** Provided records follows **
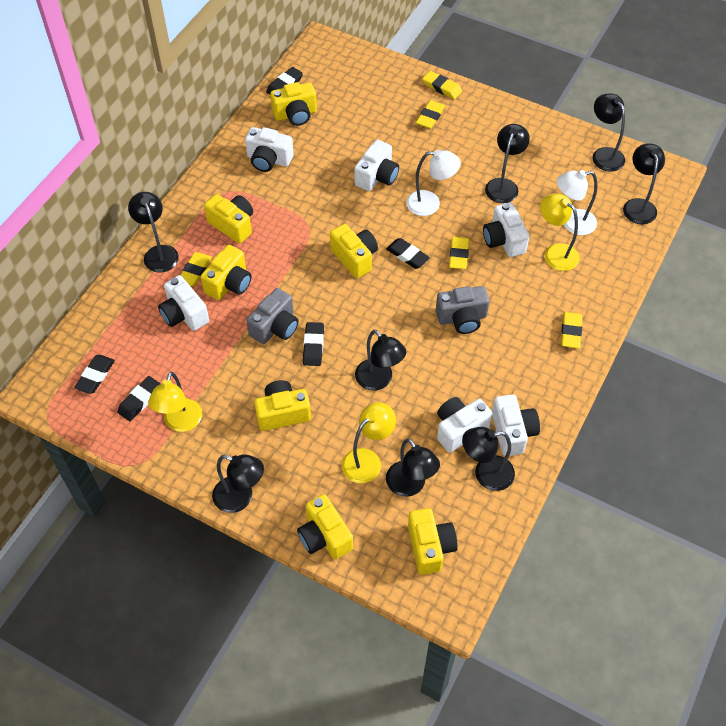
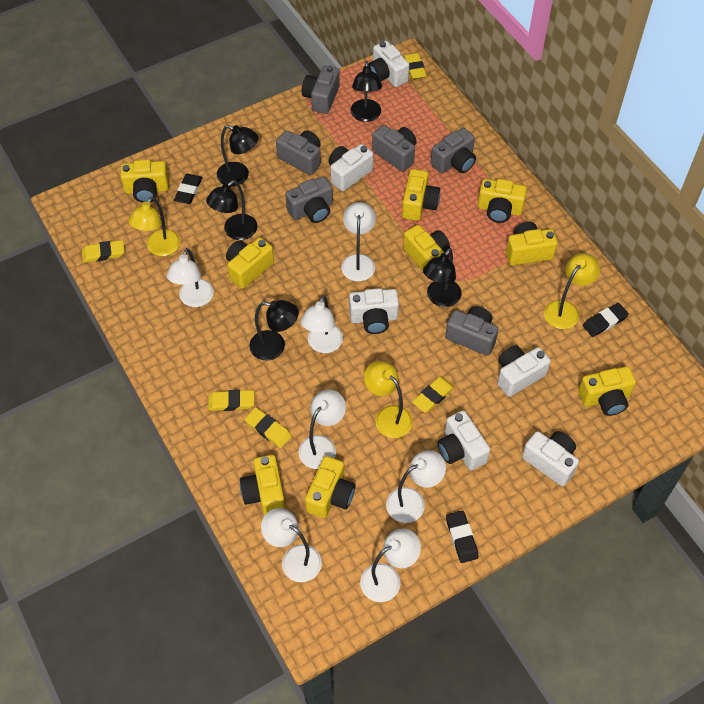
black eraser: 5 -> 3
black lamp: 8 -> 5
grey camera: 2 -> 6
white lamp: 2 -> 7
yellow camera: 7 -> 9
** End of Provided records **
Starting at the line that contains "black lamp: 8 -> 5", print every line through the end of the listing, word for word. Leave out all the rest.

black lamp: 8 -> 5
grey camera: 2 -> 6
white lamp: 2 -> 7
yellow camera: 7 -> 9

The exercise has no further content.